* **Provided data**
┄┄┄┄┄┄┄┄┄┄┄┄┄┄┄┄┄┄┄┄
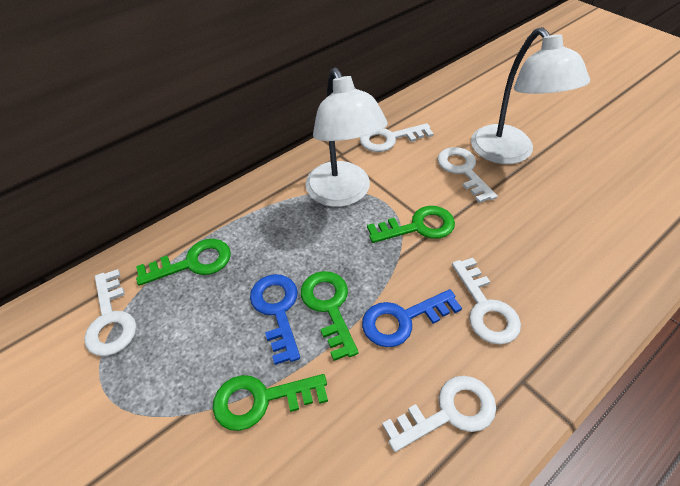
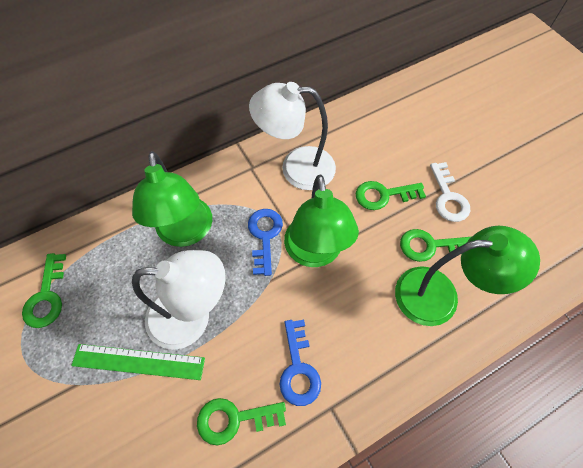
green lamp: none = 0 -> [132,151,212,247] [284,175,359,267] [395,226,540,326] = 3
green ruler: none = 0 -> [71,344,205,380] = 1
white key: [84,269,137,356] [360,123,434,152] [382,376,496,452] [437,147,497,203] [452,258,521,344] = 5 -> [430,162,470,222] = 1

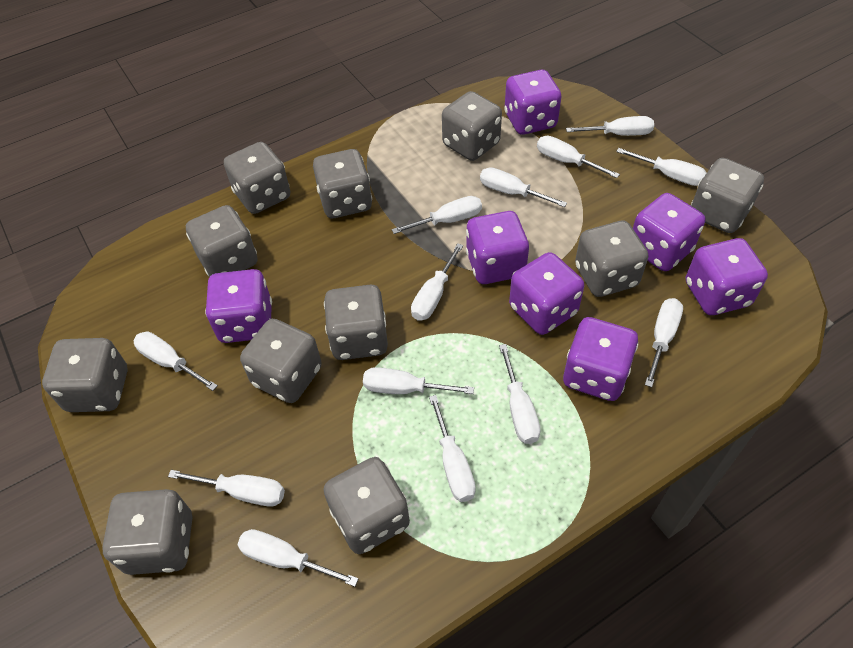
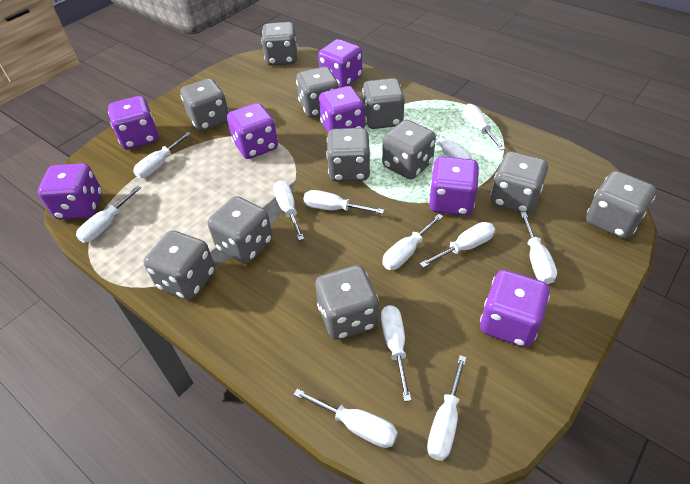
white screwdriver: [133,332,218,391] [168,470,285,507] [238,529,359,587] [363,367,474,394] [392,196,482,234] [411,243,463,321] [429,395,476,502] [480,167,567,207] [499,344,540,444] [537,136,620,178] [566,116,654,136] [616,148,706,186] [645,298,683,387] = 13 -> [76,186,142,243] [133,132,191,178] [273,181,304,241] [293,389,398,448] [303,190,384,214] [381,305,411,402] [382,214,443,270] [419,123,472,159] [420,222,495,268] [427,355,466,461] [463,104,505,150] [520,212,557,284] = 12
┄┄┄┄┄┄┄┄┄┄┄┄┄┄┄┄┄┄┄┄
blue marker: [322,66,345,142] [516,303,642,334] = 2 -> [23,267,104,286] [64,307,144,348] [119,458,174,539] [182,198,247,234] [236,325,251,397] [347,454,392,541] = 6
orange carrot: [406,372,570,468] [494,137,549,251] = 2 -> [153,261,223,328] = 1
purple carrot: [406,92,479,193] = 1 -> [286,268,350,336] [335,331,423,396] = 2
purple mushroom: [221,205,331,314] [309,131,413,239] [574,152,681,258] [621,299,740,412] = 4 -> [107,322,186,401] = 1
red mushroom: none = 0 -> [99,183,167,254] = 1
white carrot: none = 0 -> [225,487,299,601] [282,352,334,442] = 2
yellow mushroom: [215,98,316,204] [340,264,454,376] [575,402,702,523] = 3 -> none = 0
┄┄┄┄┄┄┄┄┄┄┄┄┄┄┄┄┄┄┄┄
* **Work to complete**
Set down exactly the lines of the data above, beginning with the line that has "green ruler: none = 0 -> [71,344,205,380] = 1" and ending with the line that has "white key: [84,269,137,356]", and no others.

* **Expected answer**
green ruler: none = 0 -> [71,344,205,380] = 1
white key: [84,269,137,356] [360,123,434,152] [382,376,496,452] [437,147,497,203] [452,258,521,344] = 5 -> [430,162,470,222] = 1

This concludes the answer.